[[ Material for the task open ]]
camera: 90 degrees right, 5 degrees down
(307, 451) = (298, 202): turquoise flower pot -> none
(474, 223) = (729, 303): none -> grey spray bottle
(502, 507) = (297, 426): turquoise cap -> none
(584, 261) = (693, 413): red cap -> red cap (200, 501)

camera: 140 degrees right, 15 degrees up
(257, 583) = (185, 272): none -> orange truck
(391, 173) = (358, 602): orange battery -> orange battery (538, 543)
[[ Material for the task closed ]]
[[ Material for the task open ]]
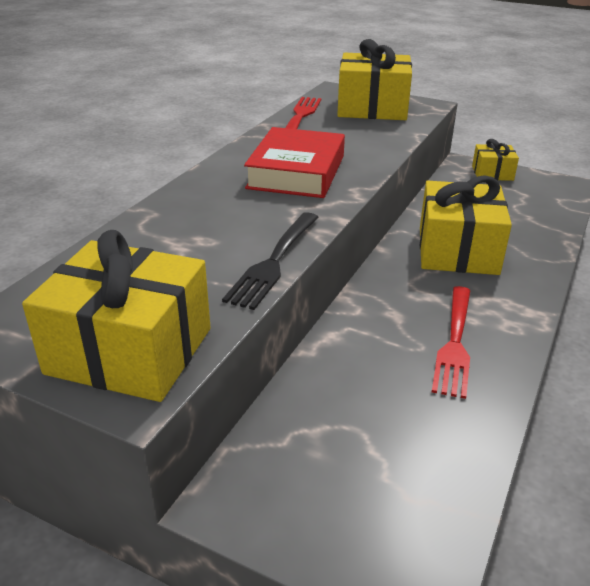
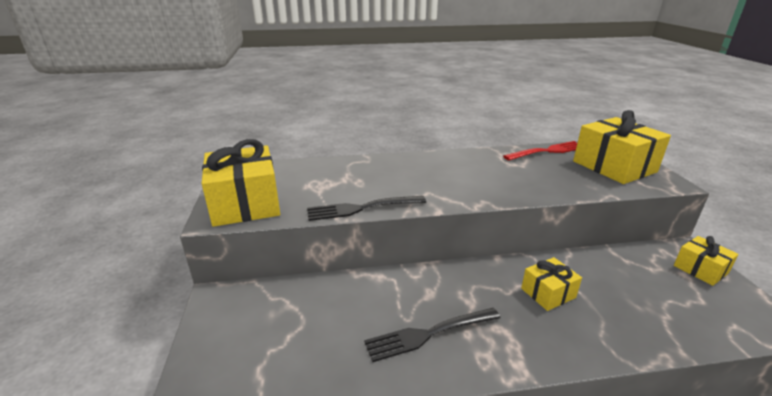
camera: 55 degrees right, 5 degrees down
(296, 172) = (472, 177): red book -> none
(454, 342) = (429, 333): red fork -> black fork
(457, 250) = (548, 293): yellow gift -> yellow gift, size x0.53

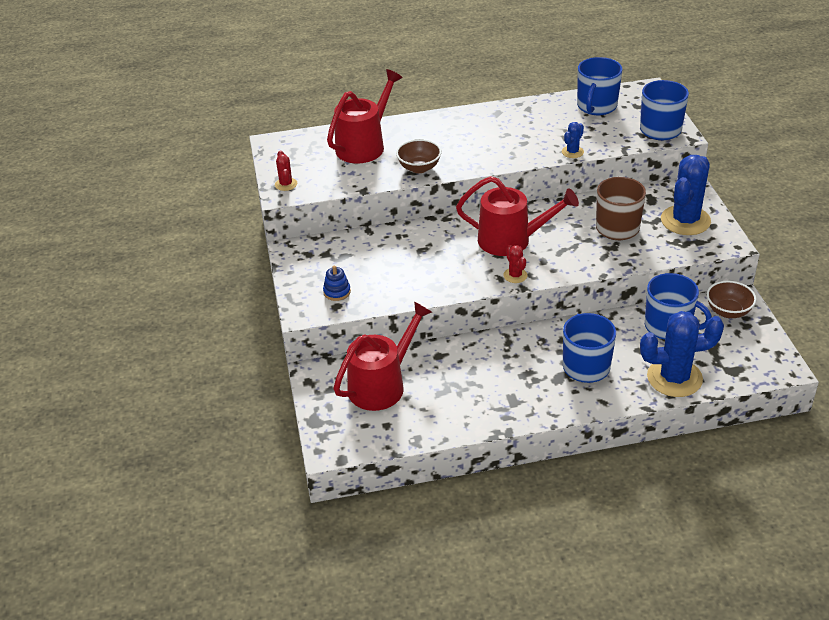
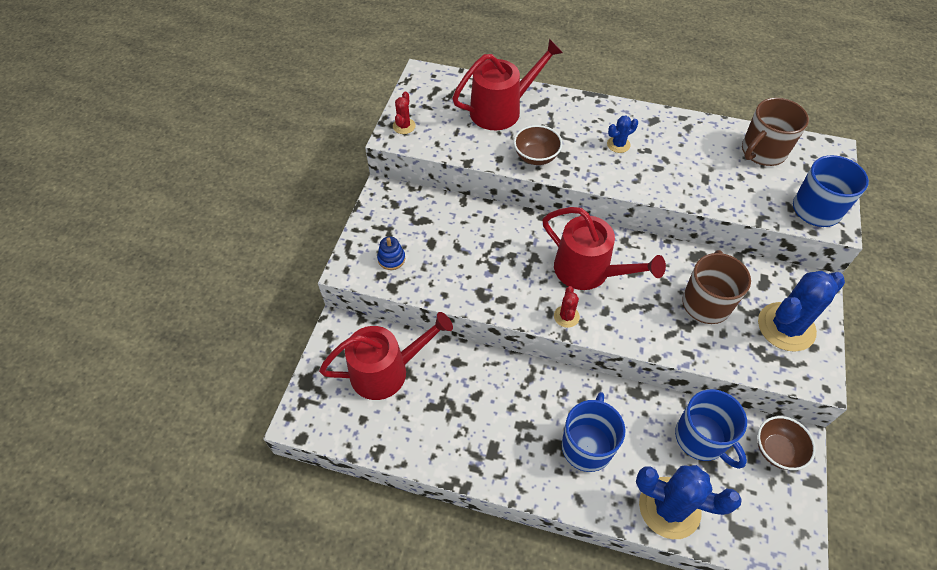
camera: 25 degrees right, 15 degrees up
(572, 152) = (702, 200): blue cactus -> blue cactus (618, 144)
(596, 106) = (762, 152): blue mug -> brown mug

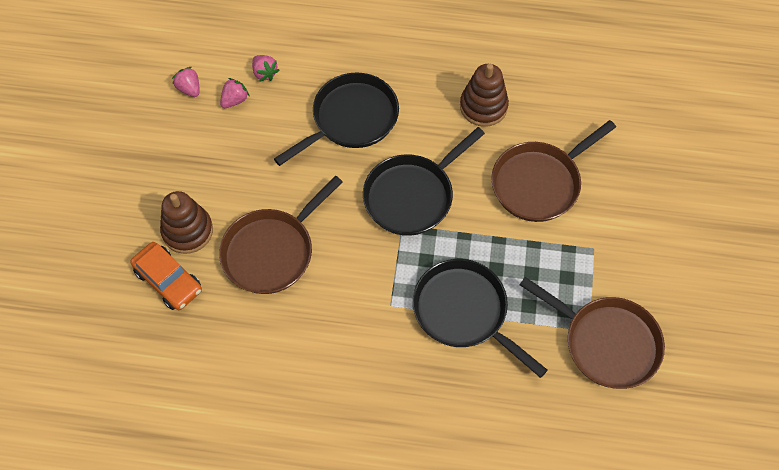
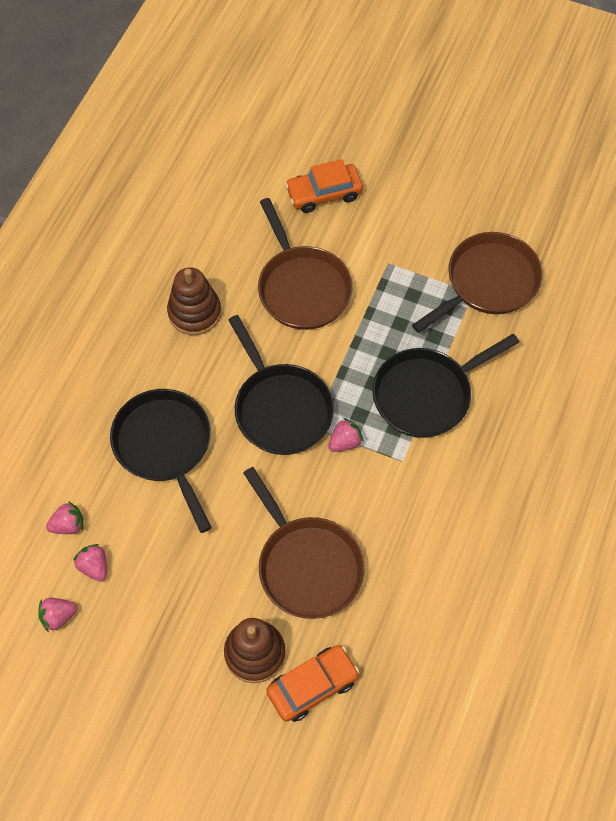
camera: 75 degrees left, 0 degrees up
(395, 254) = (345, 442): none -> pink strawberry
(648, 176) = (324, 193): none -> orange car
[[ Material for the task closed ]]
[[ Material for the task open ]]
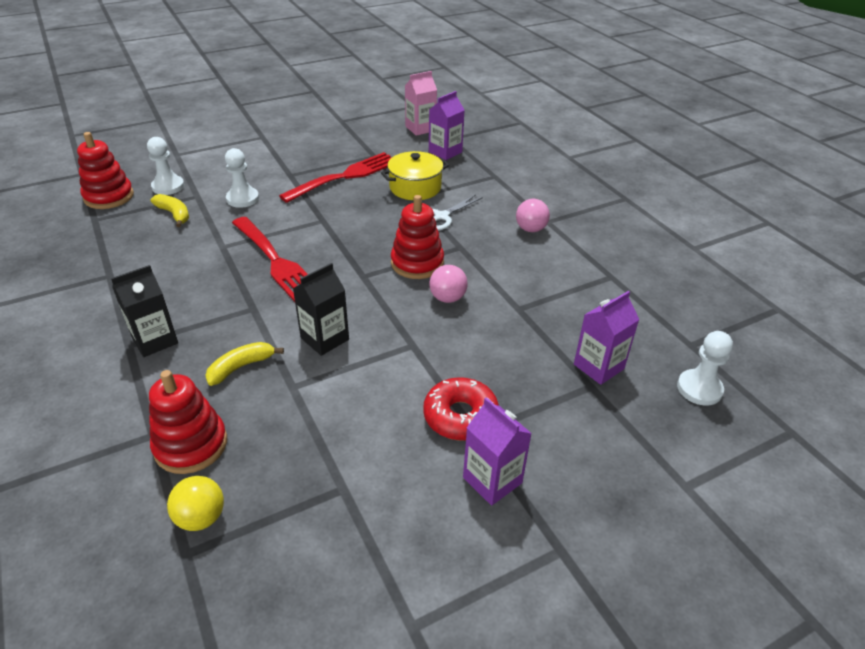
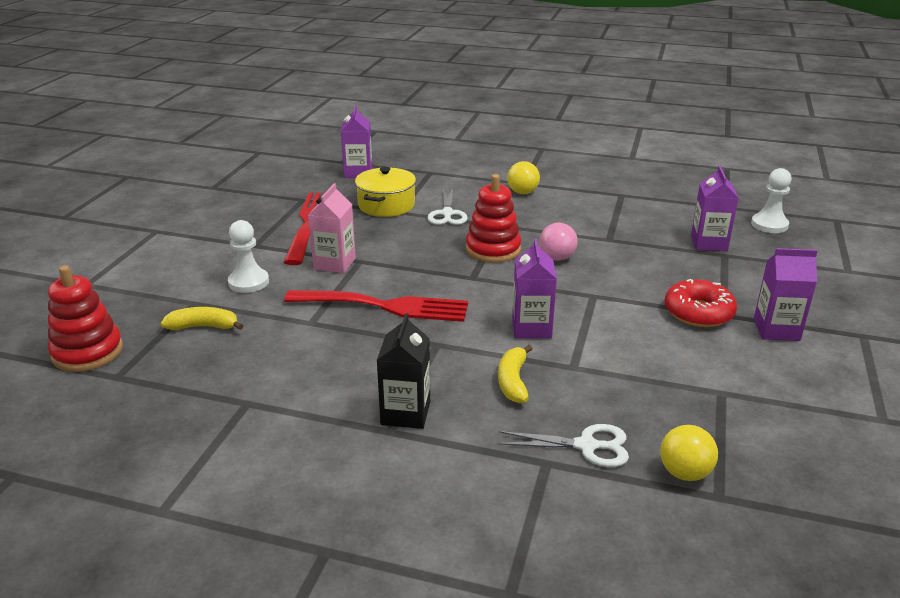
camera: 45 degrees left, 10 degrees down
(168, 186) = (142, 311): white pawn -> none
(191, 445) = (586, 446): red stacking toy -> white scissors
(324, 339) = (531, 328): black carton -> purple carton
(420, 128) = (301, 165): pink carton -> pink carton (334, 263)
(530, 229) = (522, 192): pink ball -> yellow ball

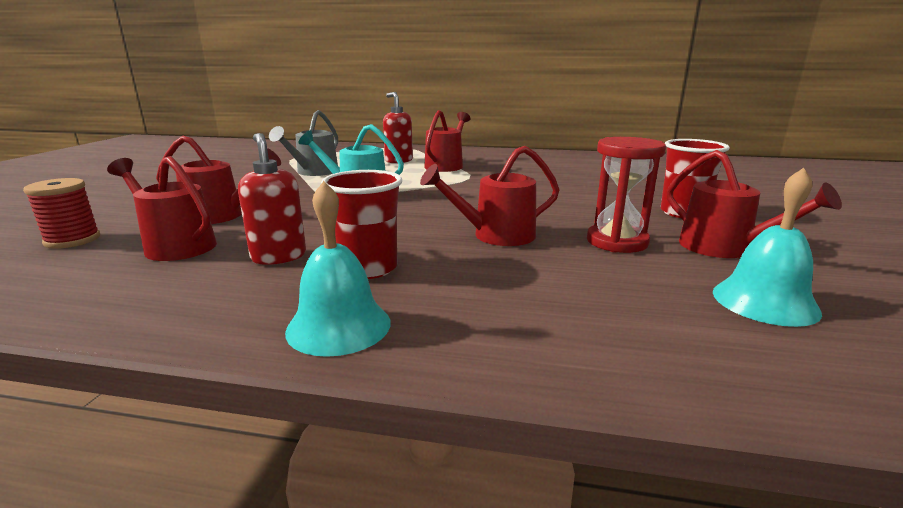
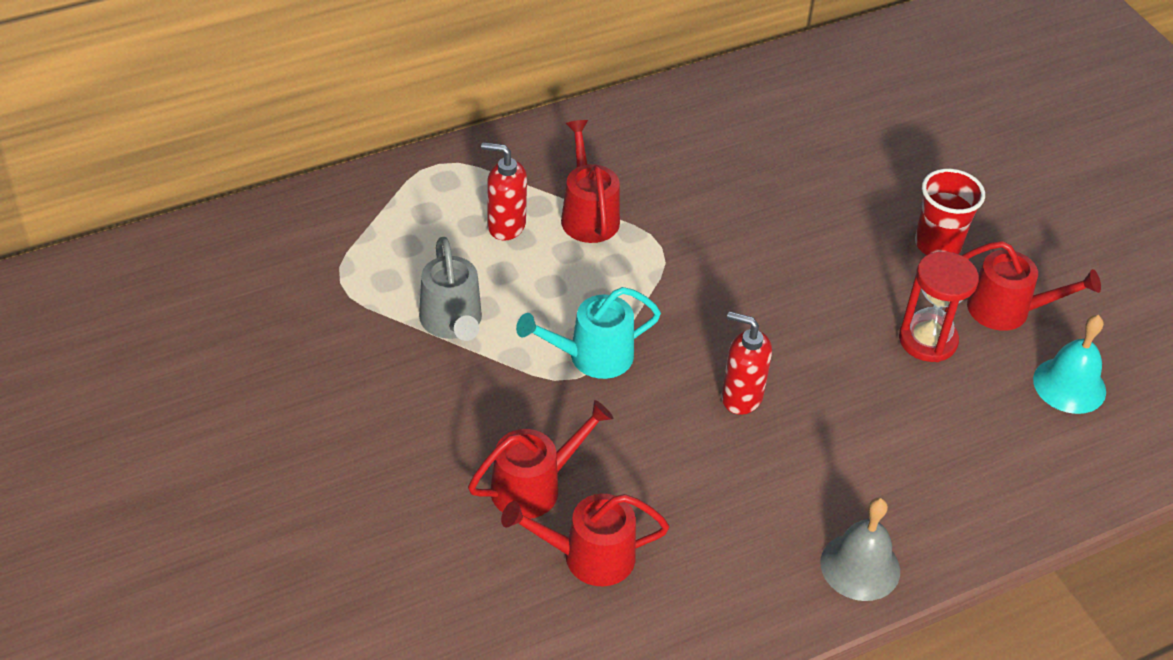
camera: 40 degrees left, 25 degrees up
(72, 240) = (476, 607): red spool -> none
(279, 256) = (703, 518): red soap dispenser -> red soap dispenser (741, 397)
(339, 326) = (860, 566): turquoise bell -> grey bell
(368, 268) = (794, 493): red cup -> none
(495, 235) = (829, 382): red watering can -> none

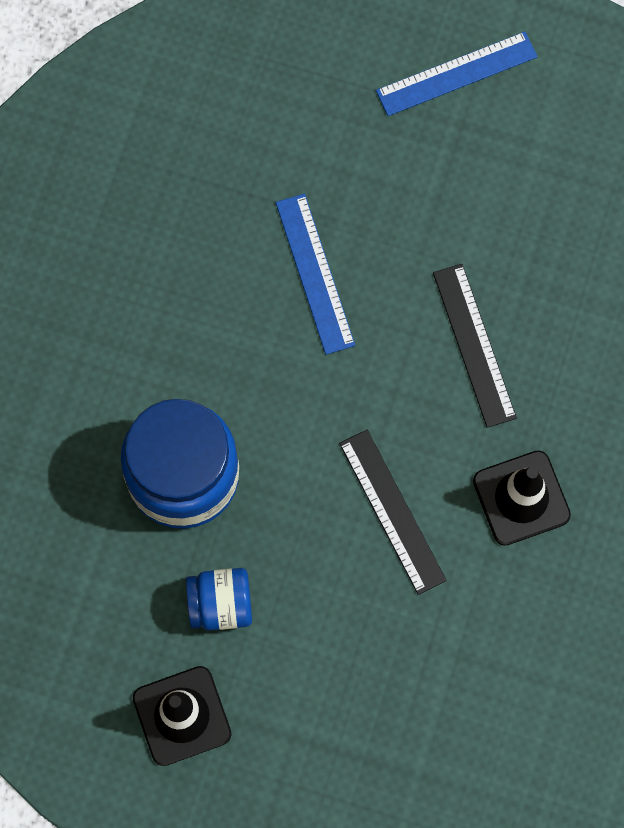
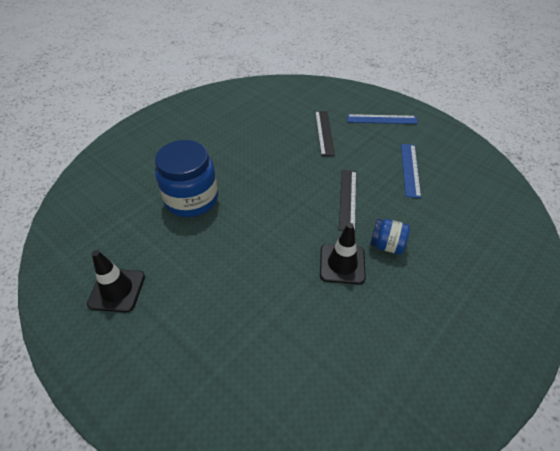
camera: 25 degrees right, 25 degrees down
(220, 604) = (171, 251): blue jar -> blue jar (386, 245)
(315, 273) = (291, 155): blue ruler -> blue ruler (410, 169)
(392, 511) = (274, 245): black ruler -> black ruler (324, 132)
[[ Material for the task closed ]]
In the entries above, find the line containing "(168, 186) = (142, 311): white pawn -> none" and the line containing "(495, 235) = (829, 382): red"; give again exactly those two lines and every line between them, minus the pictures.

(168, 186) = (142, 311): white pawn -> none
(191, 445) = (586, 446): red stacking toy -> white scissors
(324, 339) = (531, 328): black carton -> purple carton
(420, 128) = (301, 165): pink carton -> pink carton (334, 263)
(530, 229) = (522, 192): pink ball -> yellow ball

camera: 40 degrees left, 25 degrees up
(72, 240) = (476, 607): red spool -> none
(279, 256) = (703, 518): red soap dispenser -> red soap dispenser (741, 397)
(339, 326) = (860, 566): turquoise bell -> grey bell
(368, 268) = (794, 493): red cup -> none
(495, 235) = (829, 382): red watering can -> none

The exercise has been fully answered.